- Recorded information -
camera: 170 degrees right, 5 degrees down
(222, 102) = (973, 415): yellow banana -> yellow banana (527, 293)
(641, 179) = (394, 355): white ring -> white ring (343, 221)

- What the task asks -
Copy out exactly the lines that begin at the one with "(222, 102) = (973, 415): yellow" and end at the close of the material above; nothing else belongs in the answer.

- Response to this exercise -
(222, 102) = (973, 415): yellow banana -> yellow banana (527, 293)
(641, 179) = (394, 355): white ring -> white ring (343, 221)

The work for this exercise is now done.